How to complete this task:
Every line holding the word "pink" should be copied from the material.

Supplied material:
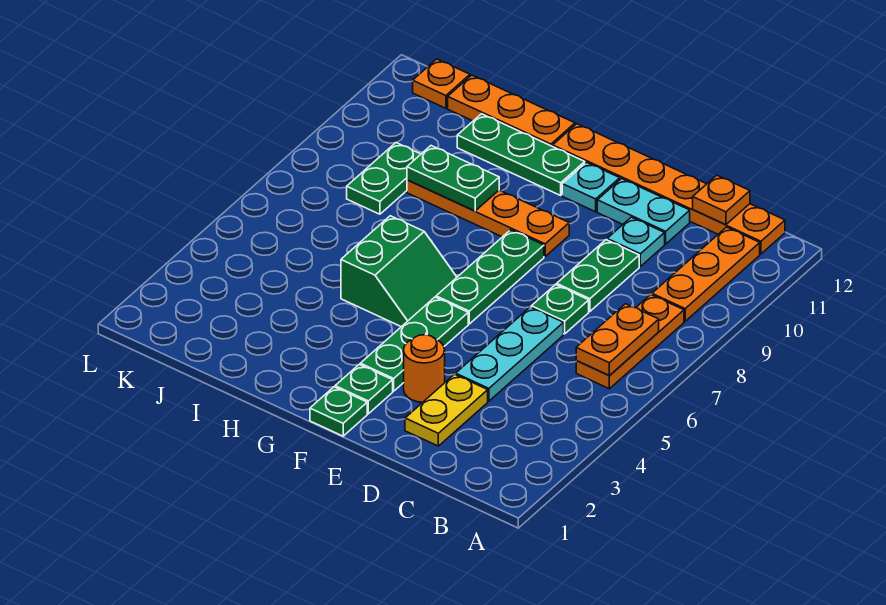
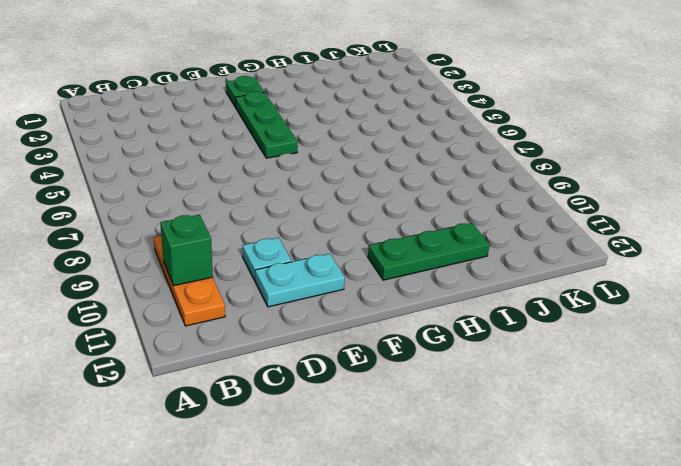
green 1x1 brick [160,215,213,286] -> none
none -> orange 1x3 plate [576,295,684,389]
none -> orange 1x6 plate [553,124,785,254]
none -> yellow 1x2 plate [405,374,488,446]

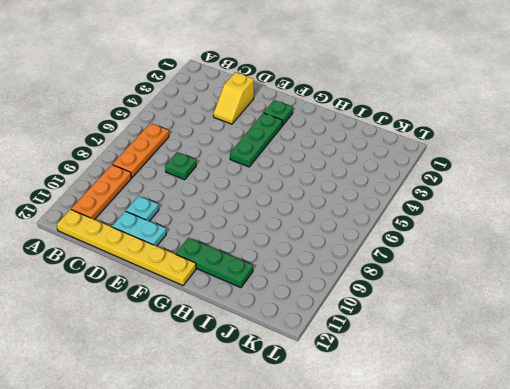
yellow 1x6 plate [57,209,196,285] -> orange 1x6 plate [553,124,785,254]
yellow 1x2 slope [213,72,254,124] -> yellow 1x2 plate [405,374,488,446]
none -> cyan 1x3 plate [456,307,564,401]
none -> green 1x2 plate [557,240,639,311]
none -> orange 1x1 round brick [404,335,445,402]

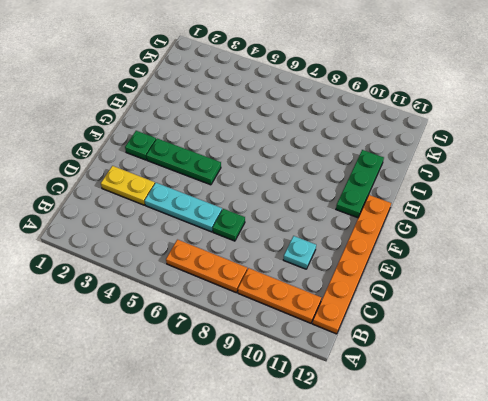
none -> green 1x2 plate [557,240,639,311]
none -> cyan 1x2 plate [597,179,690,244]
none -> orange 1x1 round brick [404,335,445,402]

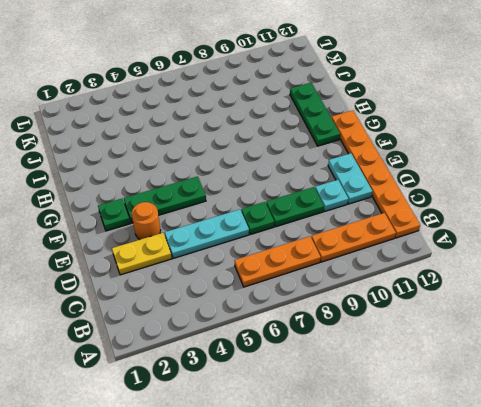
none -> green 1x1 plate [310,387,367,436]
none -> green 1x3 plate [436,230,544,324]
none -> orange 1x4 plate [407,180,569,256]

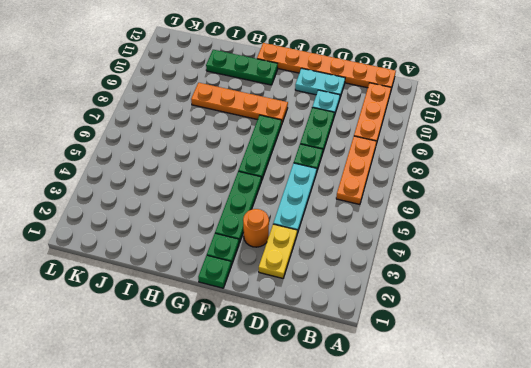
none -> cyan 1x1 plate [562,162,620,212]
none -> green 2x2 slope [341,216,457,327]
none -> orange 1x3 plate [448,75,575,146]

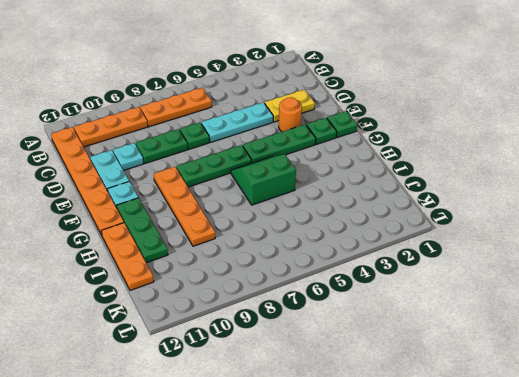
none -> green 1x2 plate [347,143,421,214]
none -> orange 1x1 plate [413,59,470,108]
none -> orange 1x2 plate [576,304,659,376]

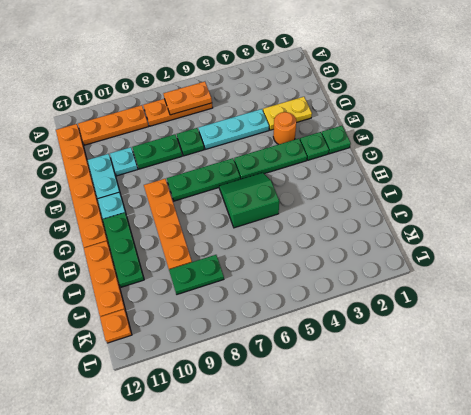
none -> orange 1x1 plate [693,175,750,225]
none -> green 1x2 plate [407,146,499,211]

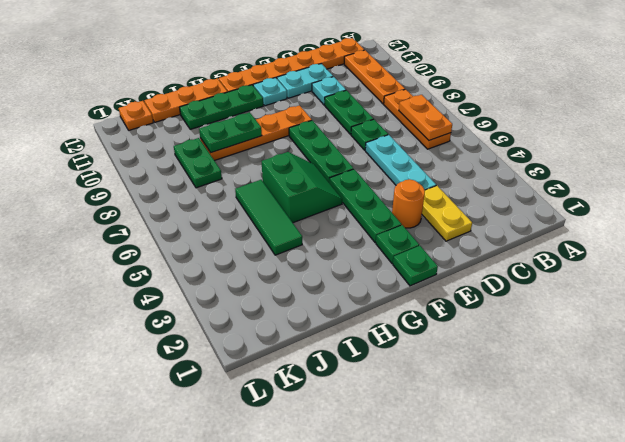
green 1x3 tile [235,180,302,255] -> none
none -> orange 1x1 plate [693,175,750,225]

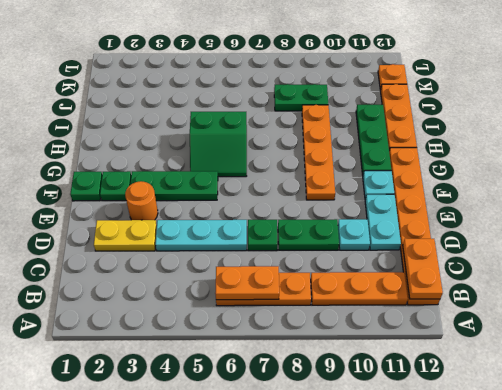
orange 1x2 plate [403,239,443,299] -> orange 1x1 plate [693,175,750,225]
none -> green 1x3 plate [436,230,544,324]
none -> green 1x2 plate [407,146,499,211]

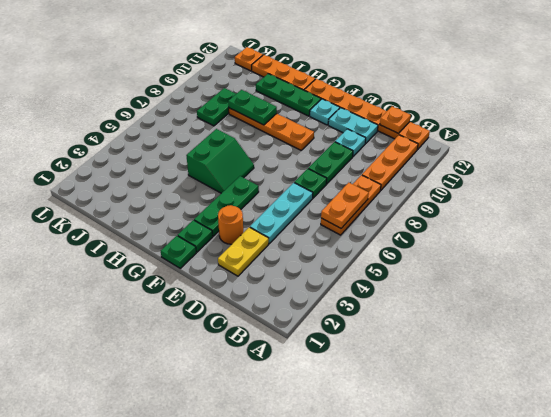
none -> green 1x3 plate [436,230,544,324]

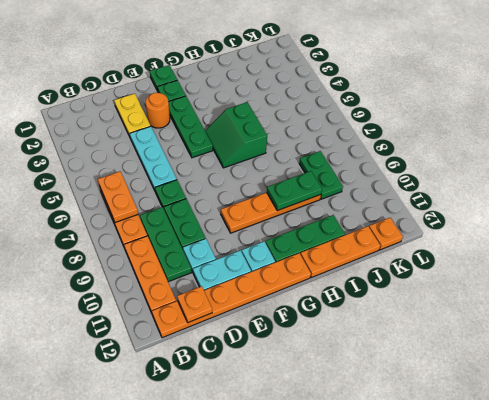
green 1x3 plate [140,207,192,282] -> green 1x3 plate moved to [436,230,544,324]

---

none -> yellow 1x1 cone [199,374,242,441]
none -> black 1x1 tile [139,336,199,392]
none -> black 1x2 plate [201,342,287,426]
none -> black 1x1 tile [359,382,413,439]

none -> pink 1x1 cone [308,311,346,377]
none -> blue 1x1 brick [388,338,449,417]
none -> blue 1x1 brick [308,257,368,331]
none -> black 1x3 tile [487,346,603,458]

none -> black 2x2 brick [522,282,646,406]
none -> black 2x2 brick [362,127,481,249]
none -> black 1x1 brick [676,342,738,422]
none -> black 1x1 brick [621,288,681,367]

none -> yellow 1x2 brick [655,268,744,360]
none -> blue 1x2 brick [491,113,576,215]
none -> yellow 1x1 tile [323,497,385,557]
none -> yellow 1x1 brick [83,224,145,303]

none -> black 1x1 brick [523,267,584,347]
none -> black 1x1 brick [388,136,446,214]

---

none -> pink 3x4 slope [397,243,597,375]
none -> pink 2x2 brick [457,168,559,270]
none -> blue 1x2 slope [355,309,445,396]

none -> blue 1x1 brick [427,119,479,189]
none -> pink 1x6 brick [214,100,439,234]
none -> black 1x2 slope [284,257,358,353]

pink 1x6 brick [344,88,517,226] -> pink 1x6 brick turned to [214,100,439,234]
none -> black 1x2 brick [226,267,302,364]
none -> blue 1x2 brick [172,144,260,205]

Answer to this problem:
none -> pink 1x1 cone [308,311,346,377]
none -> pink 3x4 slope [397,243,597,375]
none -> pink 2x2 brick [457,168,559,270]
none -> pink 1x6 brick [214,100,439,234]
pink 1x6 brick [344,88,517,226] -> pink 1x6 brick turned to [214,100,439,234]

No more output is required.